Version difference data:
+ + + + + + +
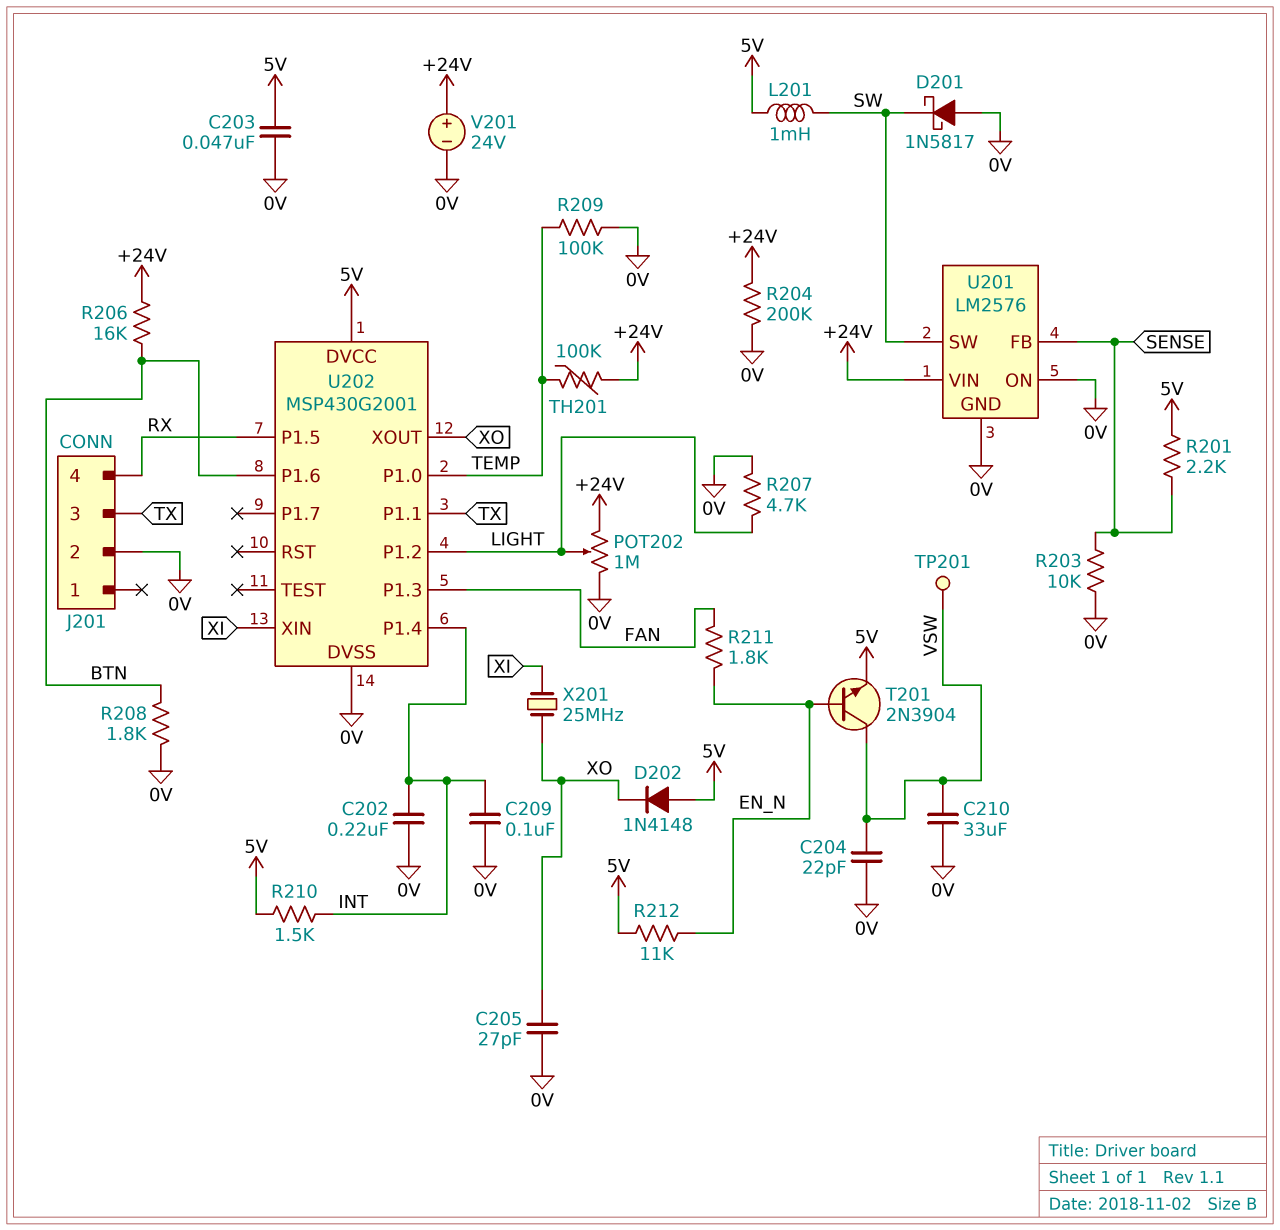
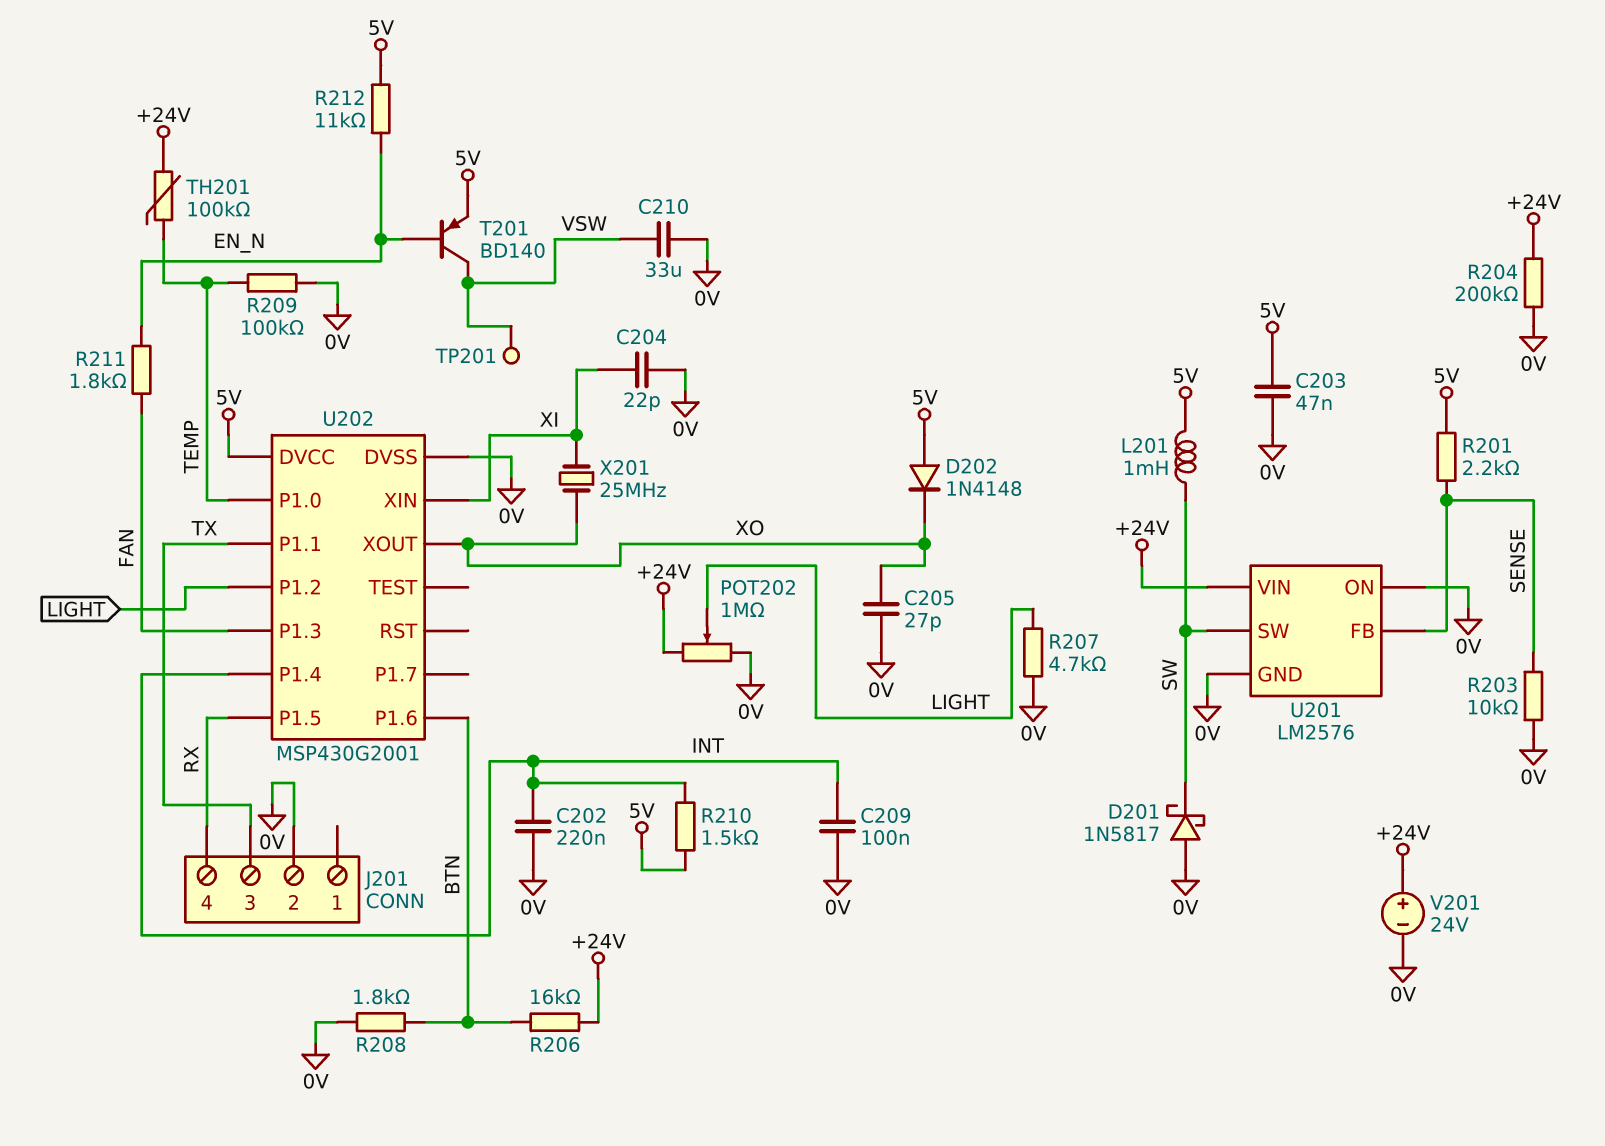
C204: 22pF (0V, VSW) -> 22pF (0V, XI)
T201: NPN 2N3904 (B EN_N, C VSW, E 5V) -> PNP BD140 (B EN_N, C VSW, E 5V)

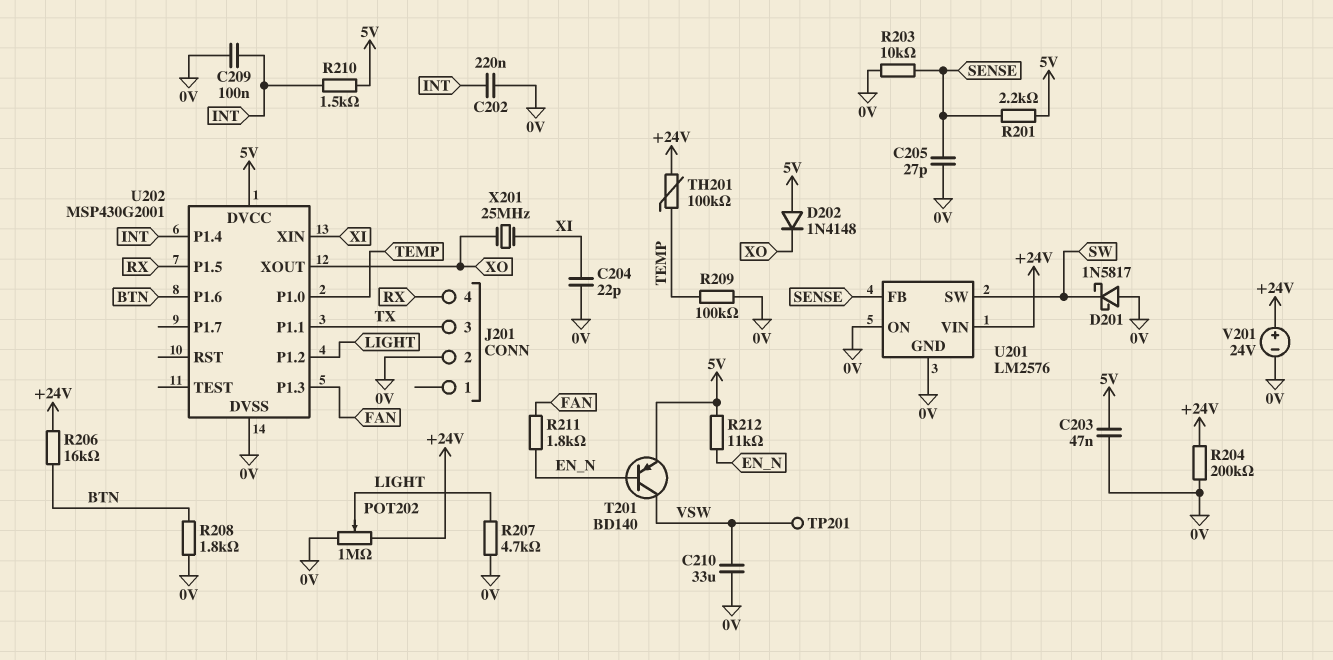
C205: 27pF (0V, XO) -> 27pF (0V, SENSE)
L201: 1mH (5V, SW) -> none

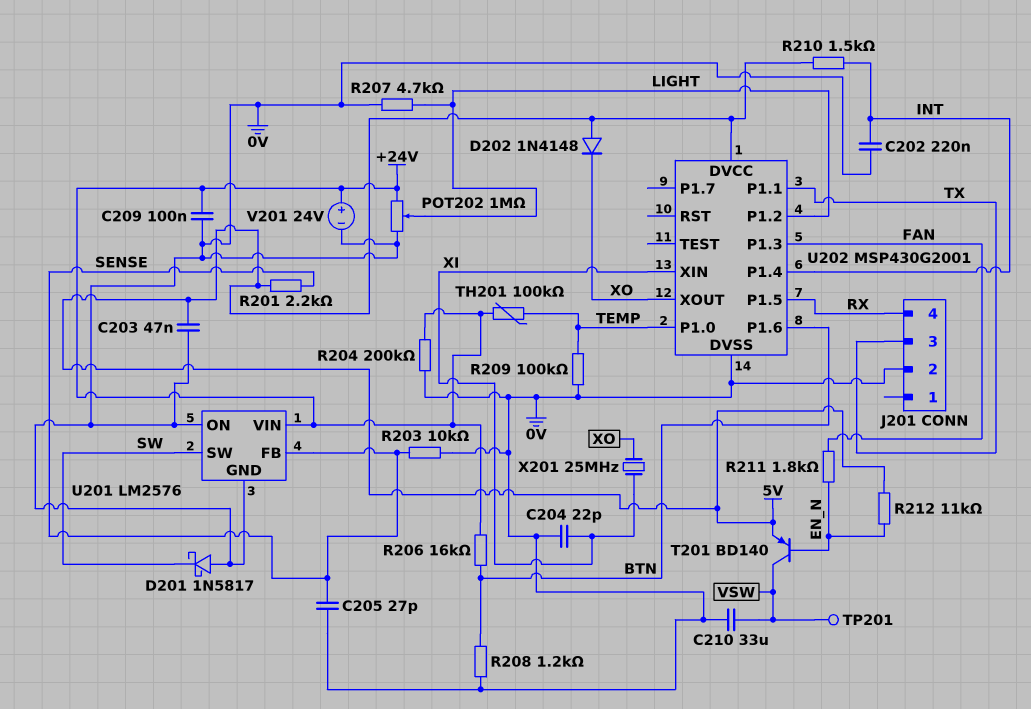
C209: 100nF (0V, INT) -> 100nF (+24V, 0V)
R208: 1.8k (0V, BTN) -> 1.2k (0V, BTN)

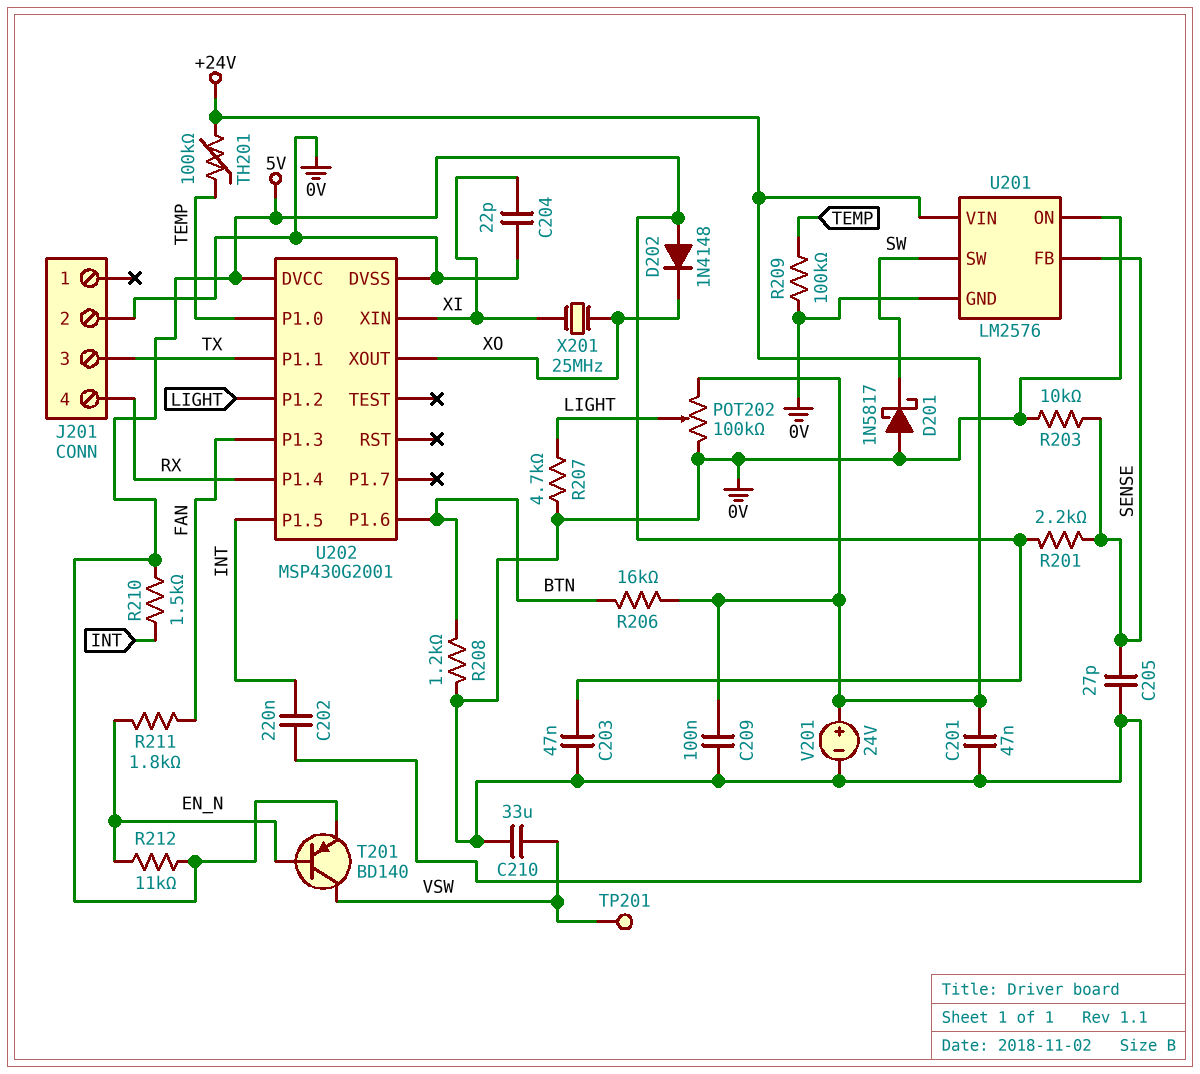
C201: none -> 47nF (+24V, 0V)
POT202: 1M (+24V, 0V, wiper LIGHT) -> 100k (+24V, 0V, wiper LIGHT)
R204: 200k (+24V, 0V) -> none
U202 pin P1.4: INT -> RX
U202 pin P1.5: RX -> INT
+ + + + + + +
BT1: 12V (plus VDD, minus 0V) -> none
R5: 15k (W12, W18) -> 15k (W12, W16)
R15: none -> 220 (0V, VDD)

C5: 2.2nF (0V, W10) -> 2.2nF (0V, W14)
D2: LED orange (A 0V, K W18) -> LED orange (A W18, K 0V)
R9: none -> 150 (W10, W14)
+ + + + + + +
Your answer should consist solely of the lines above from the line with "D2: LED orange" to the line with "R9: none -> 150 (W10, W14)", both included, reproduced exactly.

D2: LED orange (A 0V, K W18) -> LED orange (A W18, K 0V)
R9: none -> 150 (W10, W14)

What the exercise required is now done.